- [TASK TO CARRY OUT]
Up to and including the line with "(338, 118) = (345, 90): purple house -> none", reproduce the listing below exactly, beginning at its first line.
Content starts
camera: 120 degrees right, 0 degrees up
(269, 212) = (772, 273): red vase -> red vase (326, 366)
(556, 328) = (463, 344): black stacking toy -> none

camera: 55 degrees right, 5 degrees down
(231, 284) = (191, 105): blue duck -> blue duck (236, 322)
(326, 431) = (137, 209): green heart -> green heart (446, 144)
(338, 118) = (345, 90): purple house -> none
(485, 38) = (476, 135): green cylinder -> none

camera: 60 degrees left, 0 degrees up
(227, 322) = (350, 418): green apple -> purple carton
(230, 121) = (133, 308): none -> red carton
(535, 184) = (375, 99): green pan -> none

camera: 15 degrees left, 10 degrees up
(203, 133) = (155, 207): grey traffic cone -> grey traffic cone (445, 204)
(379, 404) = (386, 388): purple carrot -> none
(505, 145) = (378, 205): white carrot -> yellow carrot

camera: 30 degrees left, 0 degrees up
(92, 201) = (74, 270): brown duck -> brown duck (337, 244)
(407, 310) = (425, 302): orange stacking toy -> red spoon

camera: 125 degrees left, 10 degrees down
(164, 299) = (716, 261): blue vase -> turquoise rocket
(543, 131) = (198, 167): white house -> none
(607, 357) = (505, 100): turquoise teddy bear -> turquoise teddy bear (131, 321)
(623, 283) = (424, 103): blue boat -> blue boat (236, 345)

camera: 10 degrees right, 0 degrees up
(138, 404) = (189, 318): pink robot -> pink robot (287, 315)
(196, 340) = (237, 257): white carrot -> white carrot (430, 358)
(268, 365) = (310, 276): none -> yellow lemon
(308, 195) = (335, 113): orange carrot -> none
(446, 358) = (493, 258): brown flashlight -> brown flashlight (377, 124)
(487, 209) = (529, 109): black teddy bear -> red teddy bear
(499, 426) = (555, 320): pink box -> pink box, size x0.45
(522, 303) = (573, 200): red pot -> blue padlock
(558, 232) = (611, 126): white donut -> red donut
Content ends
- [WRITTEN SOLUTION]
camera: 120 degrees right, 0 degrees up
(269, 212) = (772, 273): red vase -> red vase (326, 366)
(556, 328) = (463, 344): black stacking toy -> none

camera: 55 degrees right, 5 degrees down
(231, 284) = (191, 105): blue duck -> blue duck (236, 322)
(326, 431) = (137, 209): green heart -> green heart (446, 144)
(338, 118) = (345, 90): purple house -> none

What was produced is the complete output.